= WHAT YOU WILL DO =
Check each line of the data, and copy those where "Bowlingkegel" appears.

= ENTRIES PROVIDED =
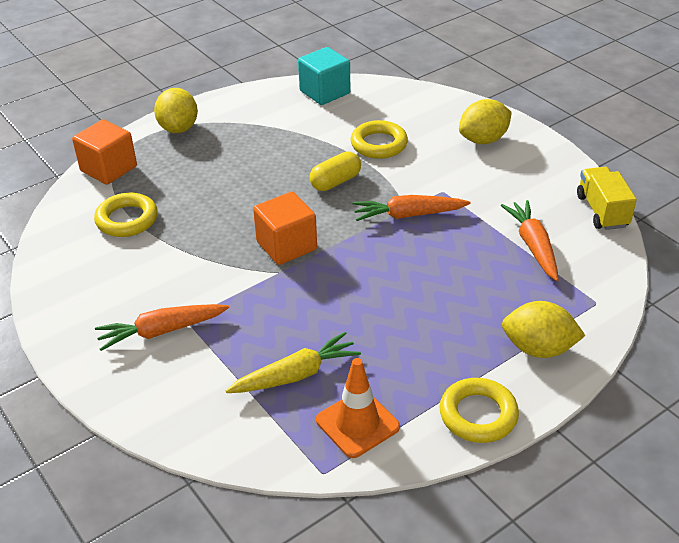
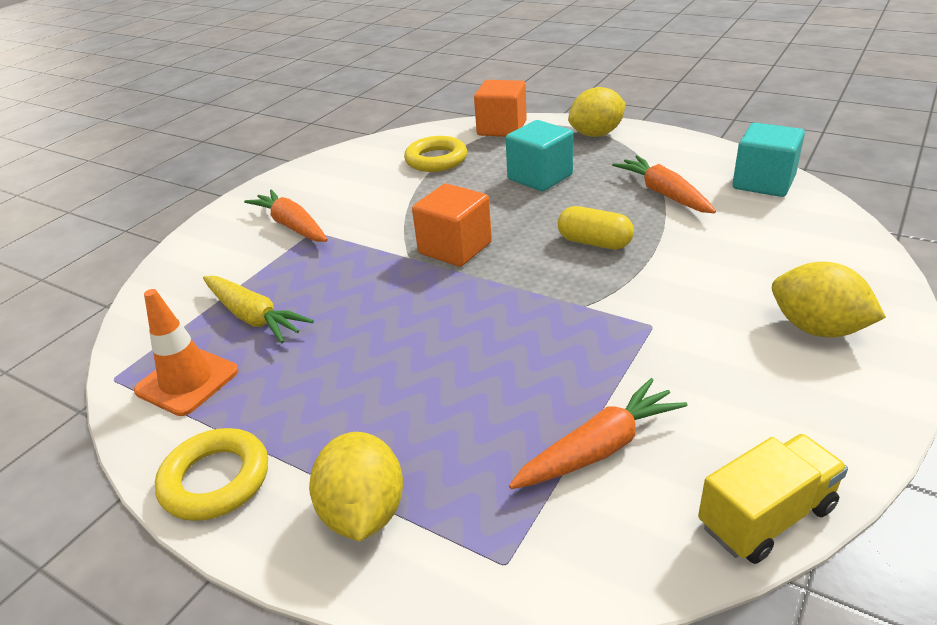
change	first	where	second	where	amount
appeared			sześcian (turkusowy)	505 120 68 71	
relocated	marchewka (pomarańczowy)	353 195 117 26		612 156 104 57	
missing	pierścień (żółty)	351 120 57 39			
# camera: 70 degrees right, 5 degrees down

* * *

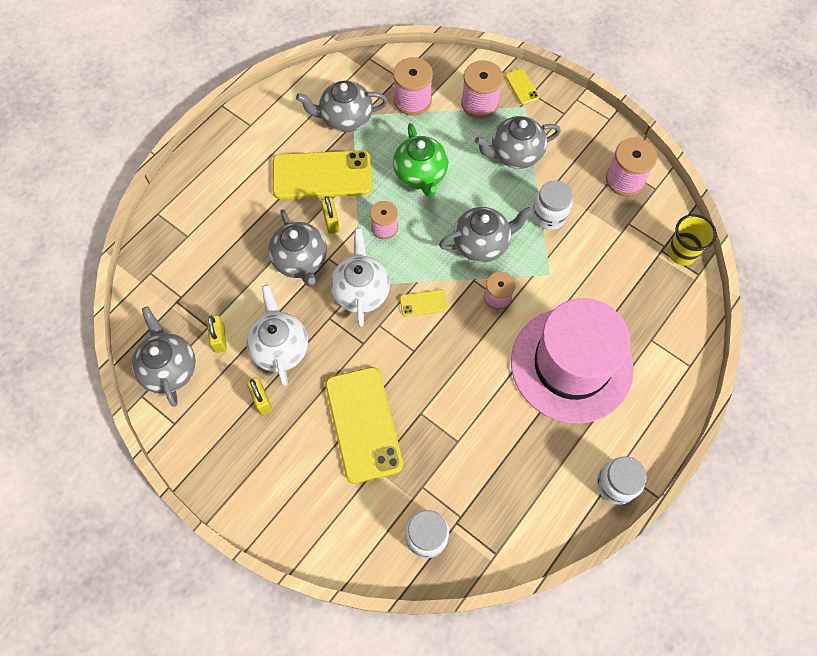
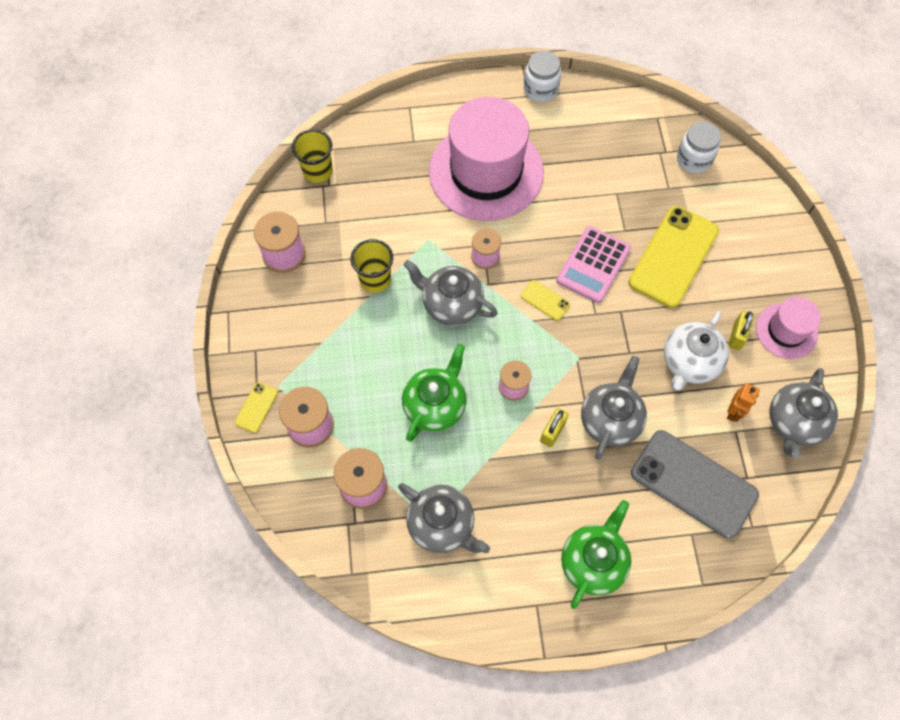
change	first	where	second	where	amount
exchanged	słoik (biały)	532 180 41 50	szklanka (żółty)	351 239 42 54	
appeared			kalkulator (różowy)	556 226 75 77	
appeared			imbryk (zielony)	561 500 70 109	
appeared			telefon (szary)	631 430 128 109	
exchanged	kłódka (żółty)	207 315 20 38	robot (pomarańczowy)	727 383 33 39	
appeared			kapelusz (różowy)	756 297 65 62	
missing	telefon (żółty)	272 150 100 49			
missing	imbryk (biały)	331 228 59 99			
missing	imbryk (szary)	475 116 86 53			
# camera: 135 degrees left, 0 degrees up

...

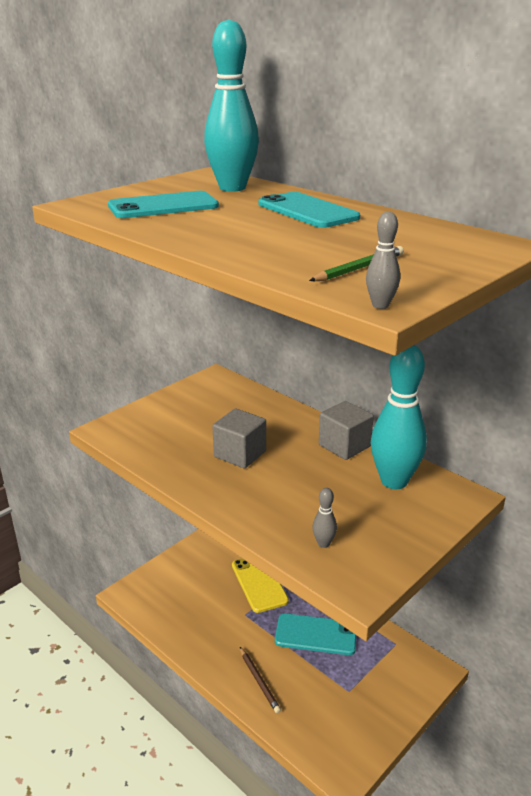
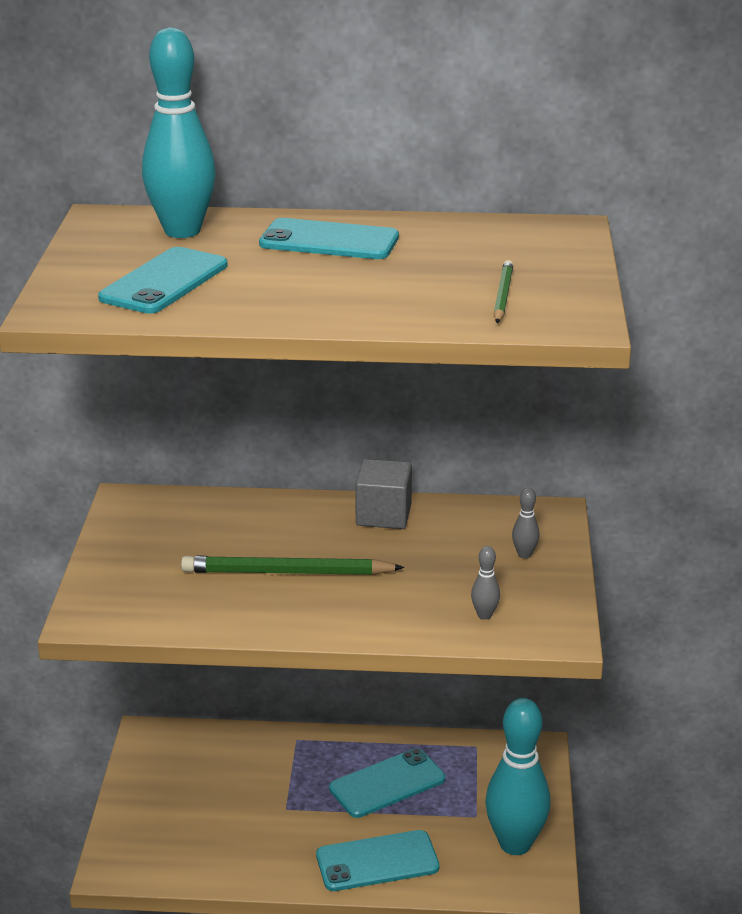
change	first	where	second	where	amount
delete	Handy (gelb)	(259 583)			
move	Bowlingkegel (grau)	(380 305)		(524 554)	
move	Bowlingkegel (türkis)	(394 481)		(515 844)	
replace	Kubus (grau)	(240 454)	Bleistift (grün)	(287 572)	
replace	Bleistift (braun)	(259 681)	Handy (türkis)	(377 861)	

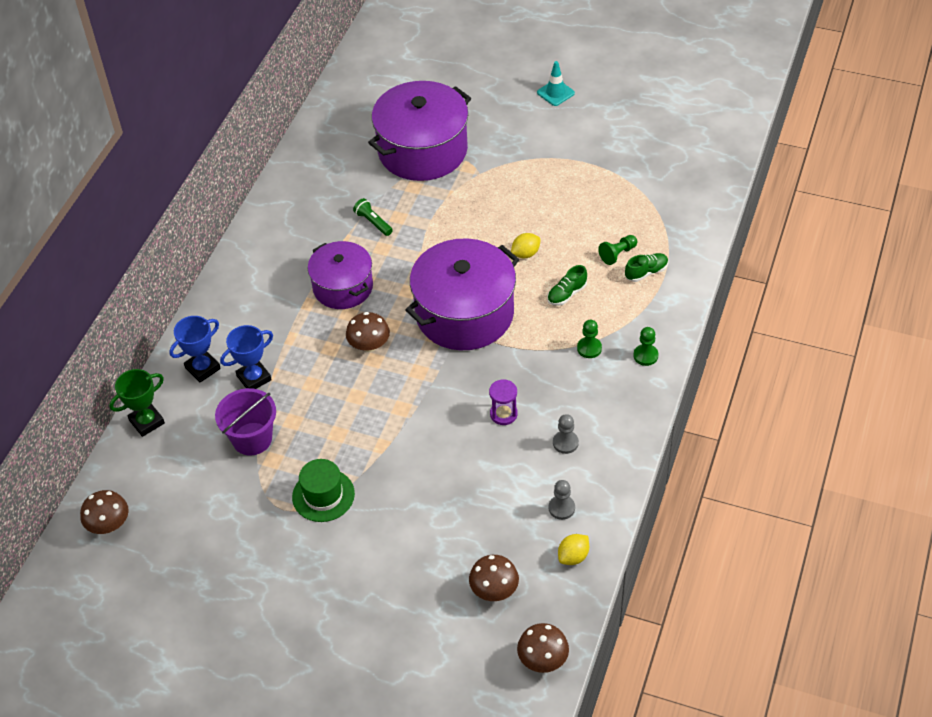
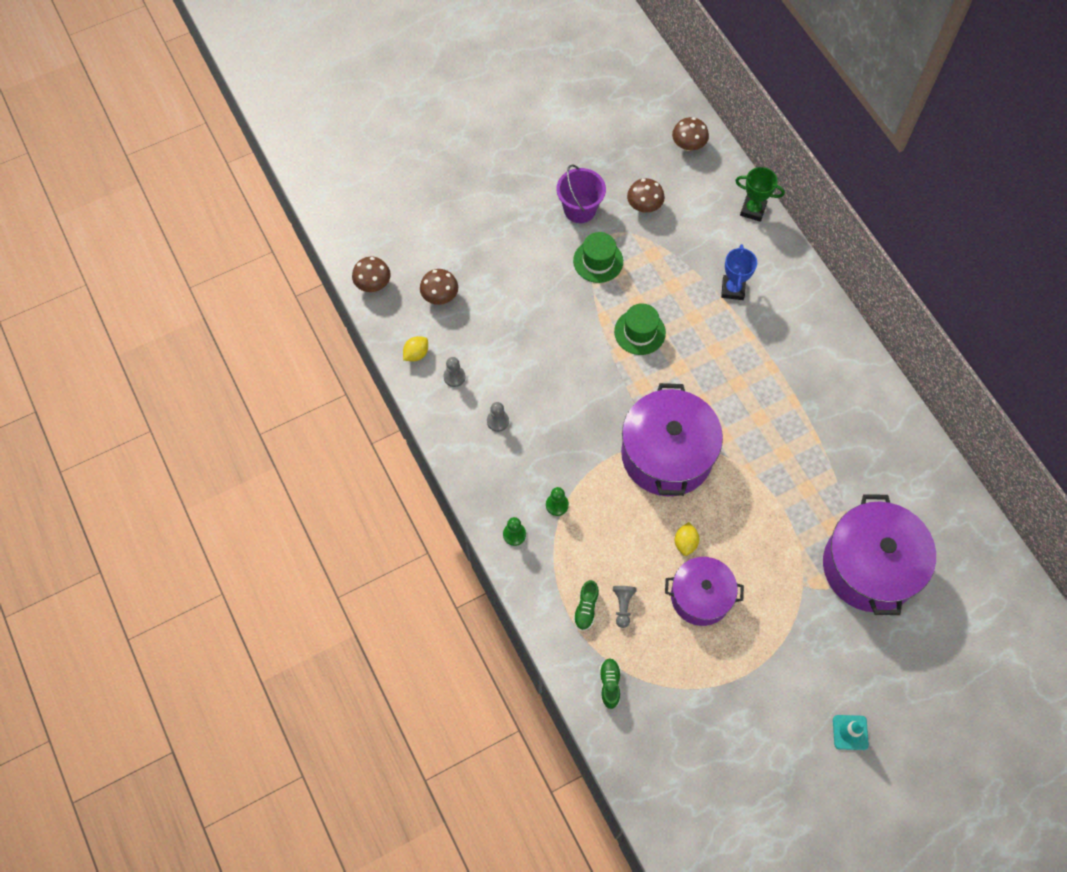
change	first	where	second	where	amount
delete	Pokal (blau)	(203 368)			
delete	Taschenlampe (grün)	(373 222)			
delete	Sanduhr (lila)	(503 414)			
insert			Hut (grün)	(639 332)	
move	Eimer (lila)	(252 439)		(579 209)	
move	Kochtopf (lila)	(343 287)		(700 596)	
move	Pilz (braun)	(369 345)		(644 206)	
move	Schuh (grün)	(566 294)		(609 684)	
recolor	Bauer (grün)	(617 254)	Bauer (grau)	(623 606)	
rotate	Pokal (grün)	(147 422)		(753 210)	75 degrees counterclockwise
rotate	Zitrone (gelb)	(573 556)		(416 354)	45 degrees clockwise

= ANSWER SECTION =
move	Bowlingkegel (grau)	(380 305)		(524 554)	
move	Bowlingkegel (türkis)	(394 481)		(515 844)	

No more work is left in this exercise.